TASK ITEM: Begin at the line below that has "RELAY1 pin IN1: TX -> D3" and stop after the line that has "SOIL pin AO: A2 -> 11". Please restate only those lines, word for word.

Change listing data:
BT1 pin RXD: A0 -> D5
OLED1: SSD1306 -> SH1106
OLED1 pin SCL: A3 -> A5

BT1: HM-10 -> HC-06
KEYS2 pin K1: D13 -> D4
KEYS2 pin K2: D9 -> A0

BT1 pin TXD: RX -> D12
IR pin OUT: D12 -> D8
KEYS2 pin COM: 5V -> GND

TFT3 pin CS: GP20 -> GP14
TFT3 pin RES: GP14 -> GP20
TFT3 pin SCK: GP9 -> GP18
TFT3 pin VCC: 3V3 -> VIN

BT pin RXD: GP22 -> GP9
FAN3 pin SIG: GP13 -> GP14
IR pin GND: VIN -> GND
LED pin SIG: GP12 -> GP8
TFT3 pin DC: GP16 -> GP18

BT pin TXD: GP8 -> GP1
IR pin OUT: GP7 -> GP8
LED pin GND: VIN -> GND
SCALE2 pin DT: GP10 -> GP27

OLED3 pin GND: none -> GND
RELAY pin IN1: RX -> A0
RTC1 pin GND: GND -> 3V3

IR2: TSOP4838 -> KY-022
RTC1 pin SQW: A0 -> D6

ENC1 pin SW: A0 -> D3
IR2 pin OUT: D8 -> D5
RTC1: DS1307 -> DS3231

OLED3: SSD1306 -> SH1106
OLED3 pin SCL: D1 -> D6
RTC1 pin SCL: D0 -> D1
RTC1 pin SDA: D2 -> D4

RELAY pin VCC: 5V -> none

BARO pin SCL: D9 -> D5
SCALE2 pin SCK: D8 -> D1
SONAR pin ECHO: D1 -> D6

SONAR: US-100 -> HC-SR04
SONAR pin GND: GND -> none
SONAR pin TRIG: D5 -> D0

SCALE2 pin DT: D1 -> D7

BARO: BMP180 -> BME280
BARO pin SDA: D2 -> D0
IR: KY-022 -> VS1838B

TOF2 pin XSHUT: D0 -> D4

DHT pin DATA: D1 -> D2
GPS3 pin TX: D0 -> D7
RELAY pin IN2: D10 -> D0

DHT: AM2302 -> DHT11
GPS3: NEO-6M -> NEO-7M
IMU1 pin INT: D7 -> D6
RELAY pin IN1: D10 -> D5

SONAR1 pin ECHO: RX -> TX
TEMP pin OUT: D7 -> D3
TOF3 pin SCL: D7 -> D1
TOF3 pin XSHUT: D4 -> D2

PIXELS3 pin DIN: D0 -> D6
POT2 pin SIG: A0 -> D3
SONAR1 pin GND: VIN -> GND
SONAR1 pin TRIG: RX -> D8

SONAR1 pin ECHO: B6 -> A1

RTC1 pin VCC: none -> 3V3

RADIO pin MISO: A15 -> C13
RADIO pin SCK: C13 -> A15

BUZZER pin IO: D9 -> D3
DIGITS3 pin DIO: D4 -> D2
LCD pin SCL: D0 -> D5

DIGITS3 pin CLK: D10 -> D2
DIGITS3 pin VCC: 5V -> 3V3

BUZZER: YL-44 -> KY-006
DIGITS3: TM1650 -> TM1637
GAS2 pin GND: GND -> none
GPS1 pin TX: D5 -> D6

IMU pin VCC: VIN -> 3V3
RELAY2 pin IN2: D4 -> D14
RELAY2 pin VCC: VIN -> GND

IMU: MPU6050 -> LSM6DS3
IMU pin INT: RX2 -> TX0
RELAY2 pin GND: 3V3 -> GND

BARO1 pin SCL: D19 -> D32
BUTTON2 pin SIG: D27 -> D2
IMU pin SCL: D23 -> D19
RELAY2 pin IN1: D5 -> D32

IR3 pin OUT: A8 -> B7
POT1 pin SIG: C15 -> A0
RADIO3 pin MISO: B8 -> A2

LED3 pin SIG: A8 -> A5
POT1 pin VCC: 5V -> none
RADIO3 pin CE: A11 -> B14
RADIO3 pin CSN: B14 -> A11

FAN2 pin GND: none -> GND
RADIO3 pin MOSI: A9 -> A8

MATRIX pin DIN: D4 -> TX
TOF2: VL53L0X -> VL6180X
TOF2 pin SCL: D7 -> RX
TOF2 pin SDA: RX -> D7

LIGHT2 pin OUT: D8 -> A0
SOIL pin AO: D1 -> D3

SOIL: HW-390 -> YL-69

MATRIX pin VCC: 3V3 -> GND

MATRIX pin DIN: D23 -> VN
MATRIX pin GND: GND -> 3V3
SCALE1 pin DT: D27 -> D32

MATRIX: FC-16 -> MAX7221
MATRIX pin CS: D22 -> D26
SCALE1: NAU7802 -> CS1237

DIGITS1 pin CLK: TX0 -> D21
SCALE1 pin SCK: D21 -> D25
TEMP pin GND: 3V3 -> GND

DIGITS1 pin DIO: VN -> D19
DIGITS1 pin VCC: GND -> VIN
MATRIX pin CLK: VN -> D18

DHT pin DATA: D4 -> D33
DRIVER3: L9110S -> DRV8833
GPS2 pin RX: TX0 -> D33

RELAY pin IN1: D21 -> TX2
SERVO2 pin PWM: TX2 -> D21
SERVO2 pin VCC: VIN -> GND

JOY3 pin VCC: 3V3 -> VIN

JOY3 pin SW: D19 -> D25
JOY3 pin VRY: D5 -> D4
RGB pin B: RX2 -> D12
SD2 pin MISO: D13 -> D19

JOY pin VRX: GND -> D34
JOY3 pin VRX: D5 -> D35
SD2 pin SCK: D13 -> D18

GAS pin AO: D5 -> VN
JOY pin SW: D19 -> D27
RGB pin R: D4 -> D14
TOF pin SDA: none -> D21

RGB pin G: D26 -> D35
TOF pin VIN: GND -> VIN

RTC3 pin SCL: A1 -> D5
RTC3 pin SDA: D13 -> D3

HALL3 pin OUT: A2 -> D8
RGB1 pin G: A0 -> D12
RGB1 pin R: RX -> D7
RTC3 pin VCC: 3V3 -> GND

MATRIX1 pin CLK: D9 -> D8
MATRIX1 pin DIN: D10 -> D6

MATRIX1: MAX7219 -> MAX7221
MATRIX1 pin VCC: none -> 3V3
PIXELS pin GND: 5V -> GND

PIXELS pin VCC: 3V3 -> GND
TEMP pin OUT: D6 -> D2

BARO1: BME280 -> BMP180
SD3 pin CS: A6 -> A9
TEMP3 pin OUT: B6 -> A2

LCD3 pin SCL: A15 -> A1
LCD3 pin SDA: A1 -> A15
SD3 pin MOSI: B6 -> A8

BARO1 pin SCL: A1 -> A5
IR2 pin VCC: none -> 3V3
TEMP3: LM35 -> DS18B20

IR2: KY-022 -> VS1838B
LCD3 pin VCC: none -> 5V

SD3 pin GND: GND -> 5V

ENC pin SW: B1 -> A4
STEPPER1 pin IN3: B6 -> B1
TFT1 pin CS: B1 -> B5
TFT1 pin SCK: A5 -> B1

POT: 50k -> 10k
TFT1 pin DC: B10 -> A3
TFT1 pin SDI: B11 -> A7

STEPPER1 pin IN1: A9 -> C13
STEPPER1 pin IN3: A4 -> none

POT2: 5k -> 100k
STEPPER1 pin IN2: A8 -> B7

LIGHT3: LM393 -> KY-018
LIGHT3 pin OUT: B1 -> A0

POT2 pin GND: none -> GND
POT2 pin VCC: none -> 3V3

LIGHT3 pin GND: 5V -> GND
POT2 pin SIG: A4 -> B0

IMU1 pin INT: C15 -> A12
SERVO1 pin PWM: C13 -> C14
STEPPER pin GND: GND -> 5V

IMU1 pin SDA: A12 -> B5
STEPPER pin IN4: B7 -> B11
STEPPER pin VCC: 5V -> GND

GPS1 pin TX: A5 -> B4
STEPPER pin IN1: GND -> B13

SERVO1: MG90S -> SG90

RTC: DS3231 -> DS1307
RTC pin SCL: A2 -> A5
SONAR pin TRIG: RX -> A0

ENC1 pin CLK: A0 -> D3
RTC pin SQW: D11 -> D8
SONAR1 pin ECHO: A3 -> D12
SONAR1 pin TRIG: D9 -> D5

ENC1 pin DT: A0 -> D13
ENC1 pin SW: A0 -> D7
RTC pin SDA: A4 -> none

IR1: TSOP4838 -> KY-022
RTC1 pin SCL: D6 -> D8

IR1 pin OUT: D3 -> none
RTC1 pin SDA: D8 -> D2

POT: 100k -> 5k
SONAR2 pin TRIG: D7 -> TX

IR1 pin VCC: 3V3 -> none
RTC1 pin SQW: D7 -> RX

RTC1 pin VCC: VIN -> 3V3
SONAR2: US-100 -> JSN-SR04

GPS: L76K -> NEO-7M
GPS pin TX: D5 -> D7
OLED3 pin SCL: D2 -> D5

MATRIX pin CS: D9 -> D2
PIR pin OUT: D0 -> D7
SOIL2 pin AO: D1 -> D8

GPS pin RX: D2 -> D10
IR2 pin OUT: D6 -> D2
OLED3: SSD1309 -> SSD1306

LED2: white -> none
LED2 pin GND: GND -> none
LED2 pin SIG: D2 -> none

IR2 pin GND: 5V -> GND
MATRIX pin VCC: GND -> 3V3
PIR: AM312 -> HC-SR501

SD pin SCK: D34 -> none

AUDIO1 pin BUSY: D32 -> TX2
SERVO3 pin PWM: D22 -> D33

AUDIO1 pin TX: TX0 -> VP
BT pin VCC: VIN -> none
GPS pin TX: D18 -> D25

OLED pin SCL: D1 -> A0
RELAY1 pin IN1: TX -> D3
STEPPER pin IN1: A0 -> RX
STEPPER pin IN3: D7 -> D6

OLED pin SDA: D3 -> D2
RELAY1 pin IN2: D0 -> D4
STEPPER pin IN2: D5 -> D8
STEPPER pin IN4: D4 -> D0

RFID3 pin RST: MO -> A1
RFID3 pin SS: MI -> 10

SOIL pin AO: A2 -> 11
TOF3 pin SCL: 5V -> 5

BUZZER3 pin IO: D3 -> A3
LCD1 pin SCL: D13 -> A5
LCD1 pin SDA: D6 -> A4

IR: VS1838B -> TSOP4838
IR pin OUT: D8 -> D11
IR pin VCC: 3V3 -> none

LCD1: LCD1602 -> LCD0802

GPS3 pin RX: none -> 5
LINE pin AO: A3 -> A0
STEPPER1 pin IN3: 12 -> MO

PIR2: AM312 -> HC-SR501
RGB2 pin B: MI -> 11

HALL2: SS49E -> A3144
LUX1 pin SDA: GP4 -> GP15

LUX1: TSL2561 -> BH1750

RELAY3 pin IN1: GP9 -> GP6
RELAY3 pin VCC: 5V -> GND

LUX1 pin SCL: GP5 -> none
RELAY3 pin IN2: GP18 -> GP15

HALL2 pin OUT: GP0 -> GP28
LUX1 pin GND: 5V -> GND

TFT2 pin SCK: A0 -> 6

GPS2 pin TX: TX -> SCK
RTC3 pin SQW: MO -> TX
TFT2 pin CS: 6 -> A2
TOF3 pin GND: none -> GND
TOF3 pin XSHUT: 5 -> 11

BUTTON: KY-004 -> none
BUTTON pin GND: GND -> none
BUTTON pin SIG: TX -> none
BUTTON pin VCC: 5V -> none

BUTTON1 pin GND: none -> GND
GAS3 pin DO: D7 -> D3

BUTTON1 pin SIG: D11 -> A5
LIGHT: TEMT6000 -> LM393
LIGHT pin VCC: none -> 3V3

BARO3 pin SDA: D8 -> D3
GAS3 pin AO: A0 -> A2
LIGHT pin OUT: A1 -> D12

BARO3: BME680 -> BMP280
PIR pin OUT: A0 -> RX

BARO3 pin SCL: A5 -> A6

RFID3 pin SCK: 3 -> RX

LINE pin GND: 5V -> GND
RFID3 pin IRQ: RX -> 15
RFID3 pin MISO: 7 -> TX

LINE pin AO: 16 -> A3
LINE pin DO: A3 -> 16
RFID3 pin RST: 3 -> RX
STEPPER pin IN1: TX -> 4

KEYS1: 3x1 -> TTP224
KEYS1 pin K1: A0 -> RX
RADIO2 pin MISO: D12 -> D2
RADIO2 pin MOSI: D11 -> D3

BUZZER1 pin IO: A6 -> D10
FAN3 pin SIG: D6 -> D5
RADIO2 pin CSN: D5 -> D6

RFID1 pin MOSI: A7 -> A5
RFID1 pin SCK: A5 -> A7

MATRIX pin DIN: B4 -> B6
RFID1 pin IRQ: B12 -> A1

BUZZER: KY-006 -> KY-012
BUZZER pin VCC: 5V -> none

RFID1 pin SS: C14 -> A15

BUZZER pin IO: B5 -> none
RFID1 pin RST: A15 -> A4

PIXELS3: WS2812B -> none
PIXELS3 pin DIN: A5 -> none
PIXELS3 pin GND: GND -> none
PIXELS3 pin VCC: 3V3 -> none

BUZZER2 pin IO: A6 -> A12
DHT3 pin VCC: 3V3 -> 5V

OUTPUT FOR THIS EXERCISE:
RELAY1 pin IN1: TX -> D3
STEPPER pin IN1: A0 -> RX
STEPPER pin IN3: D7 -> D6

OLED pin SDA: D3 -> D2
RELAY1 pin IN2: D0 -> D4
STEPPER pin IN2: D5 -> D8
STEPPER pin IN4: D4 -> D0

RFID3 pin RST: MO -> A1
RFID3 pin SS: MI -> 10

SOIL pin AO: A2 -> 11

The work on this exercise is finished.